■ **Work to be completed**
In how many lines of the material below does the string "white" appear? Answer with a single number.

■ **Provided data**
────────────────────────────────────────
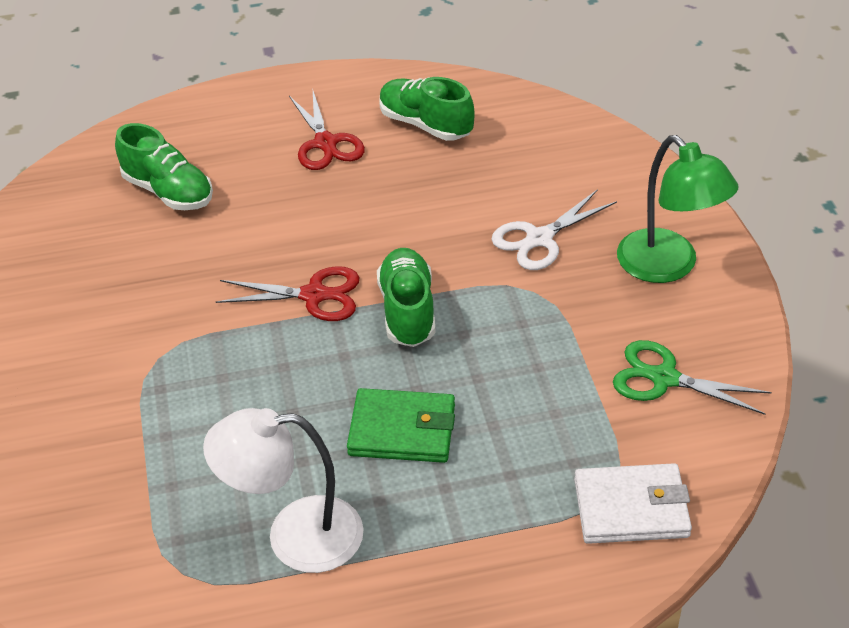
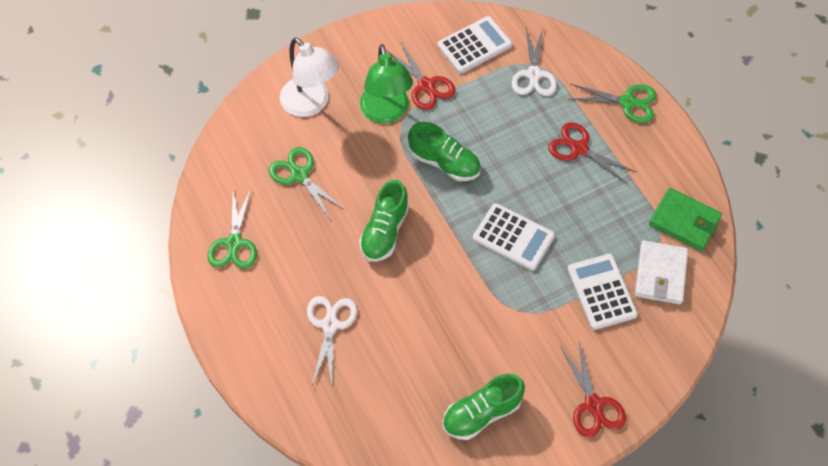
green scissors: 1 -> 3
red scissors: 2 -> 3
white calculator: 0 -> 3
white scissors: 1 -> 2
────────────────────────────────────────
■ **Written solution**
2